#### The data
*** Begin section ***

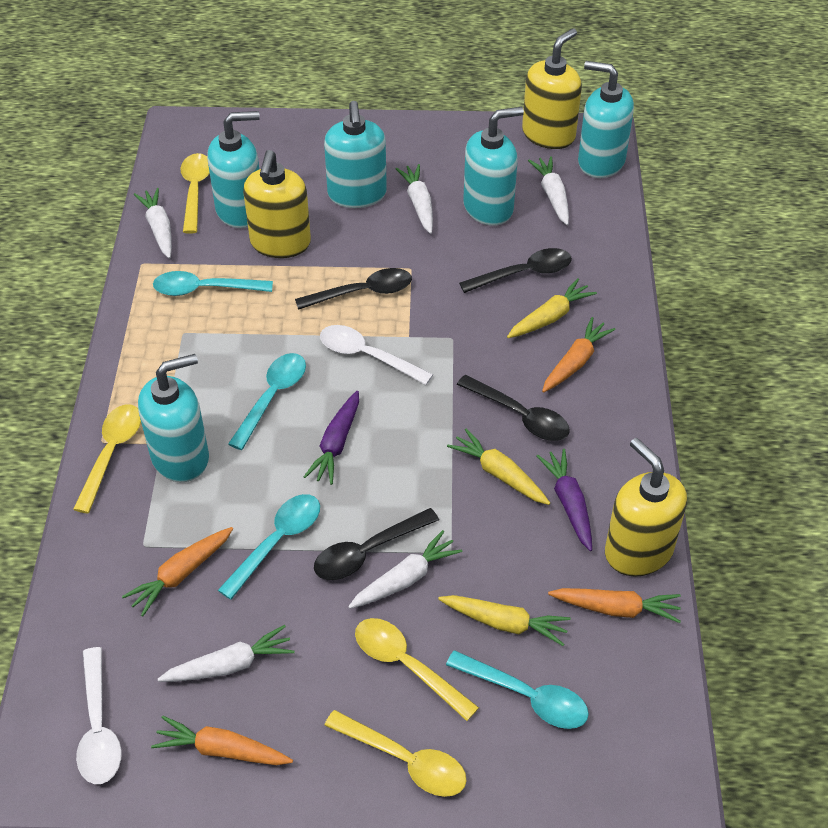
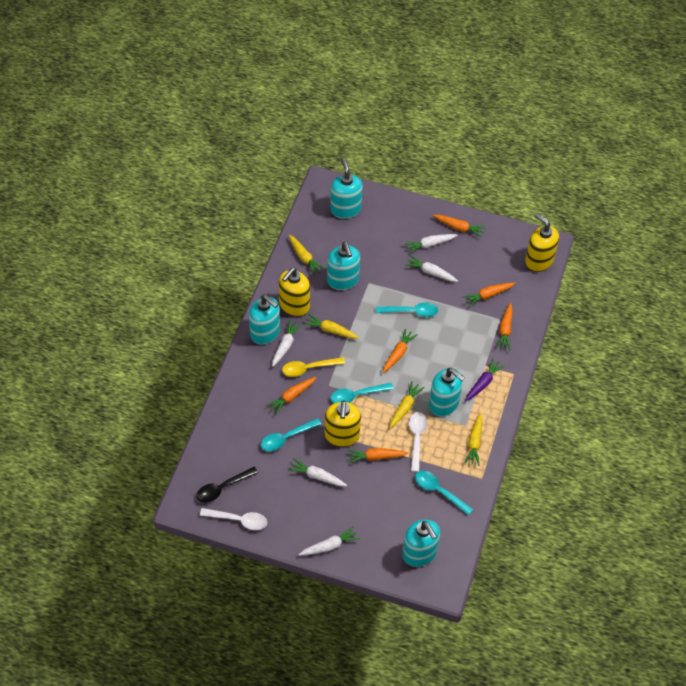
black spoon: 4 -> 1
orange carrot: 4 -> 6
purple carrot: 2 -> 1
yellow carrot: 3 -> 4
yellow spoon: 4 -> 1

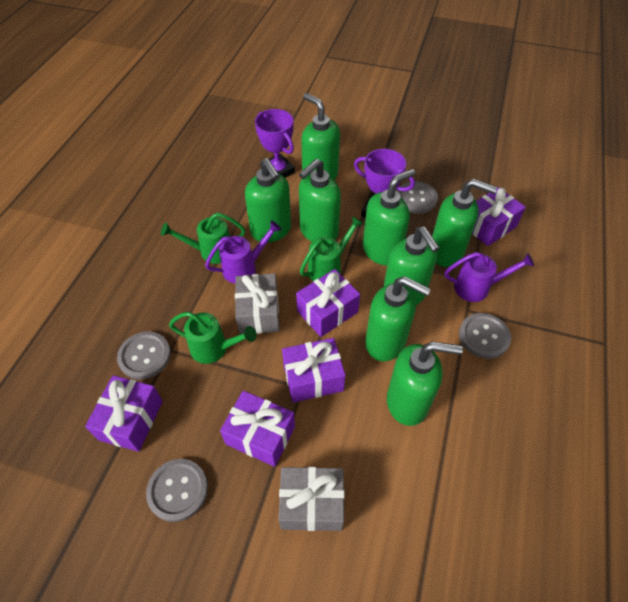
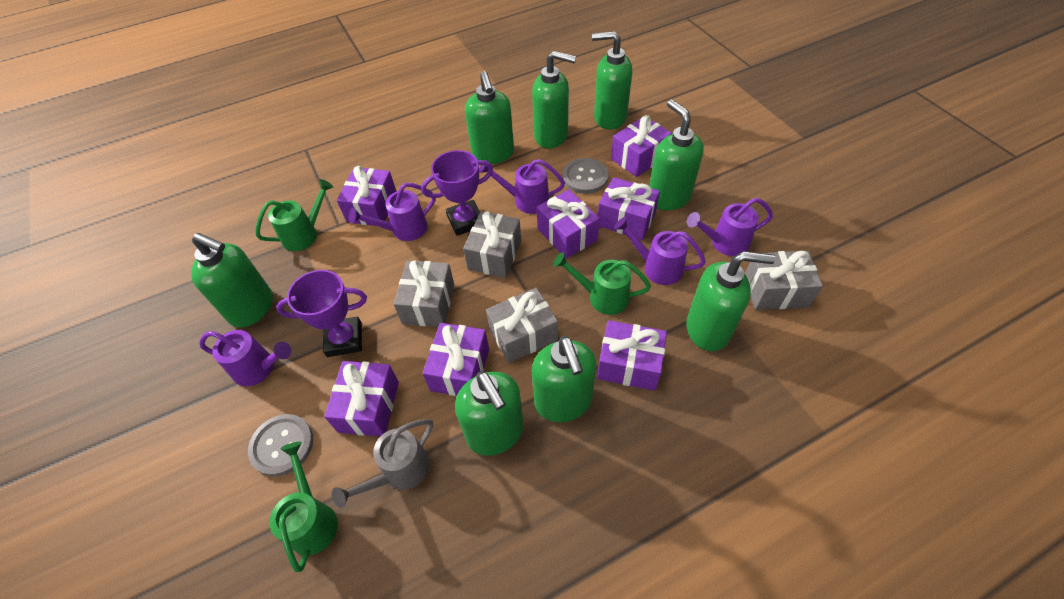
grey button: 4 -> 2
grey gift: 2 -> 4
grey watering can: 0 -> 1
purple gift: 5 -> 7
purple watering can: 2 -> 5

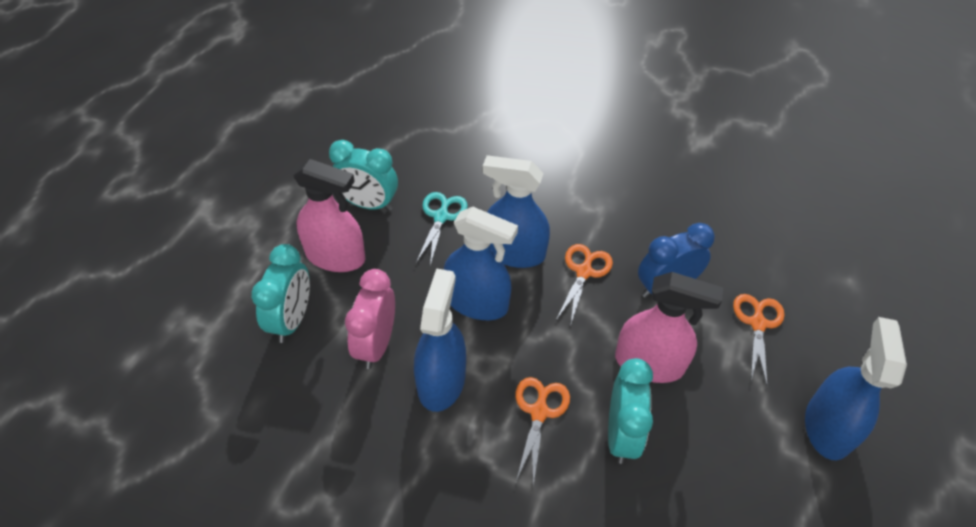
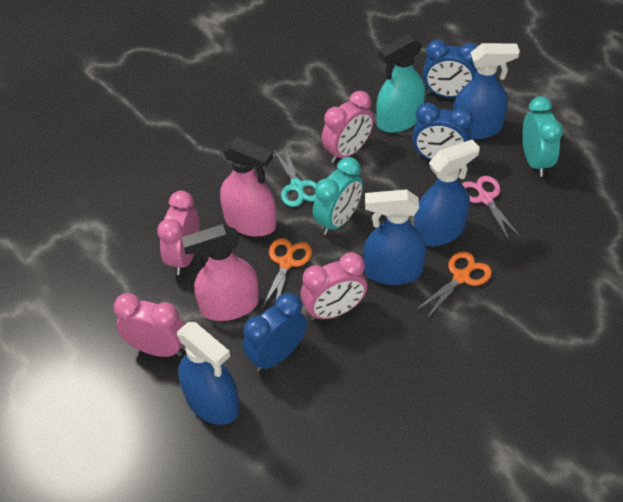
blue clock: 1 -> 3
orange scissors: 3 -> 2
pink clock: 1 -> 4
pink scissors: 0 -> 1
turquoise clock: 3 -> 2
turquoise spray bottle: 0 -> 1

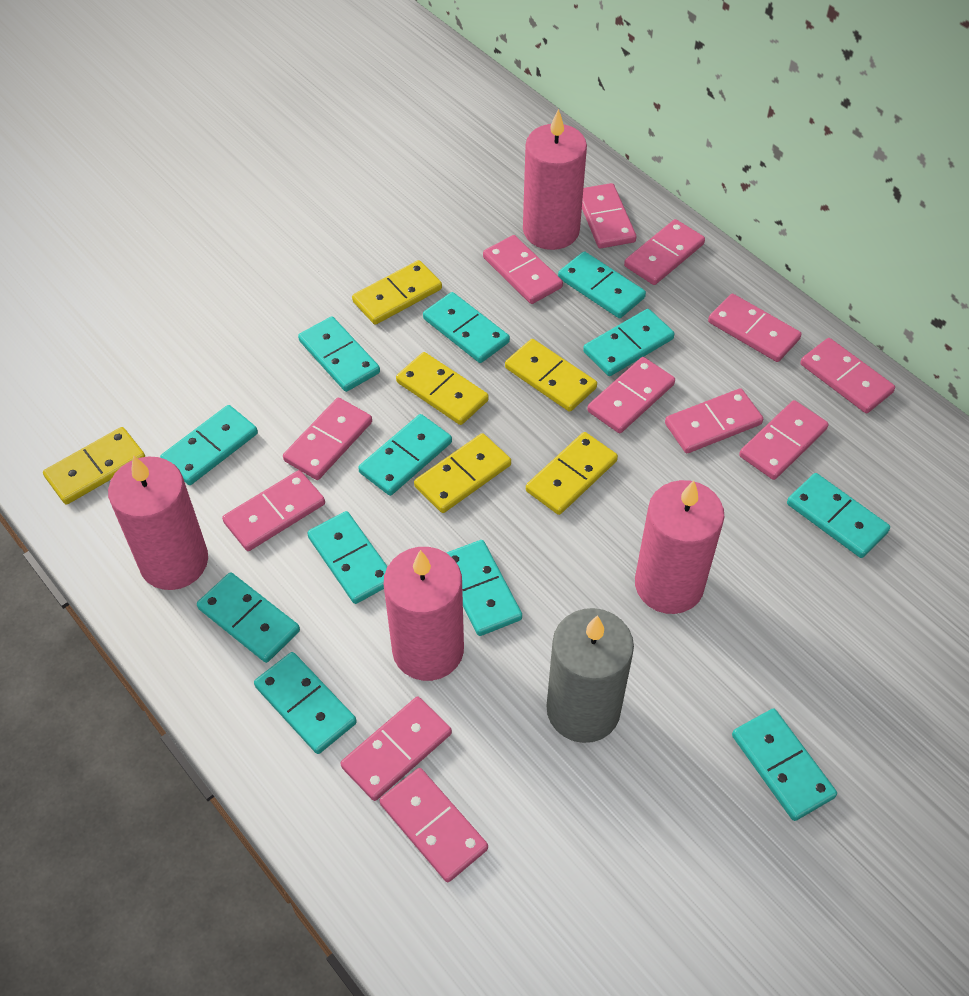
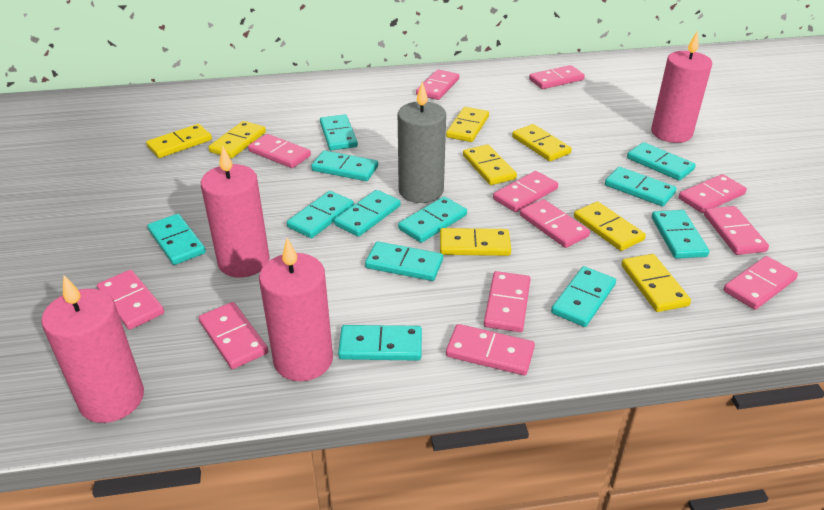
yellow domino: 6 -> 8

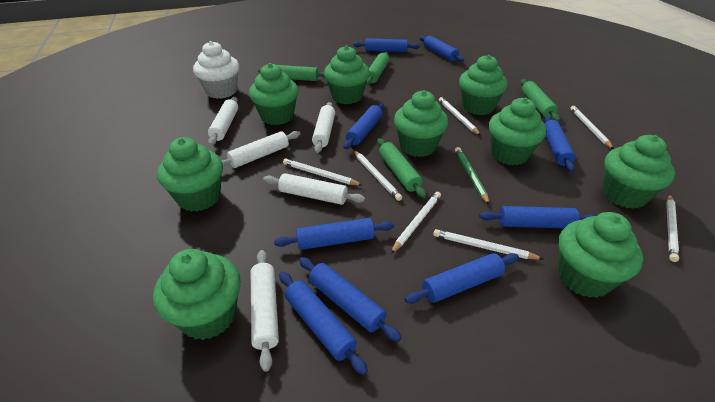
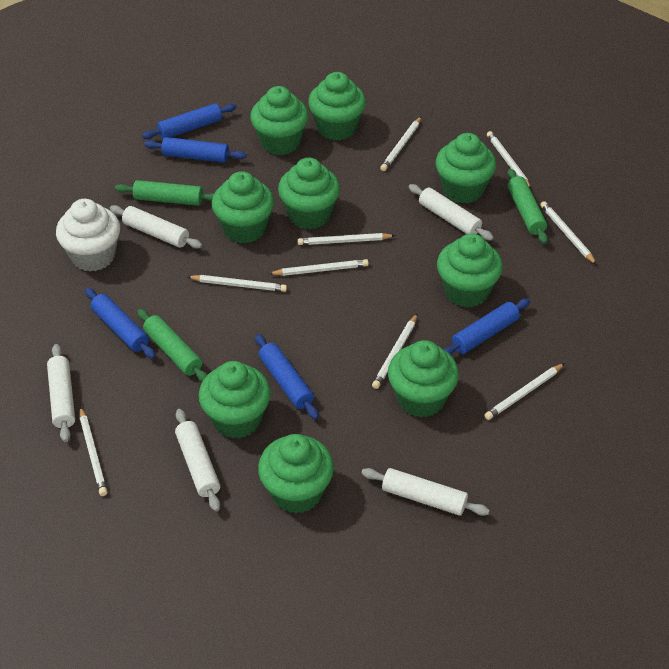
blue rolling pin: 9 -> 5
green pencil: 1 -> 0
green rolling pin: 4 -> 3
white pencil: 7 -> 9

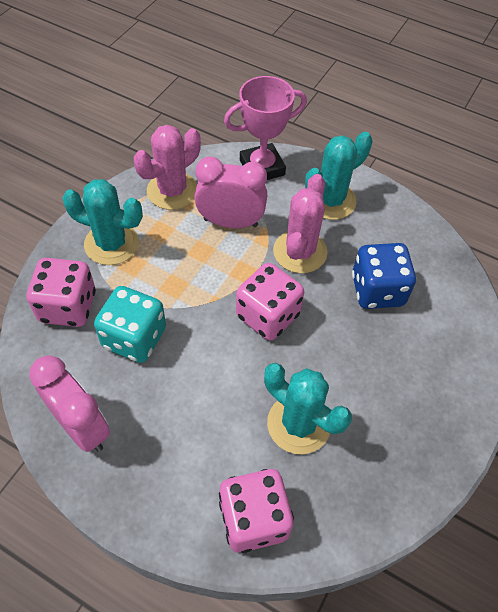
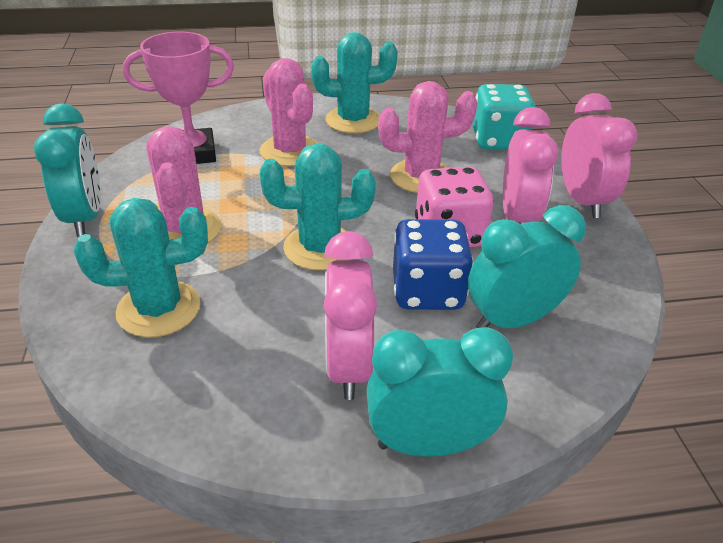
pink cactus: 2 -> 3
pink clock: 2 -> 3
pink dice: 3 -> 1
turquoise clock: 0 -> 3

*** End section ***

#### What needs to be done
Write out exactly the lines from the line that contains "yellow domino: 6 -> 8" to the last line of the material above, both included; pictures do not belong in the copy.

#### Expected answer
yellow domino: 6 -> 8

blue rolling pin: 9 -> 5
green pencil: 1 -> 0
green rolling pin: 4 -> 3
white pencil: 7 -> 9

pink cactus: 2 -> 3
pink clock: 2 -> 3
pink dice: 3 -> 1
turquoise clock: 0 -> 3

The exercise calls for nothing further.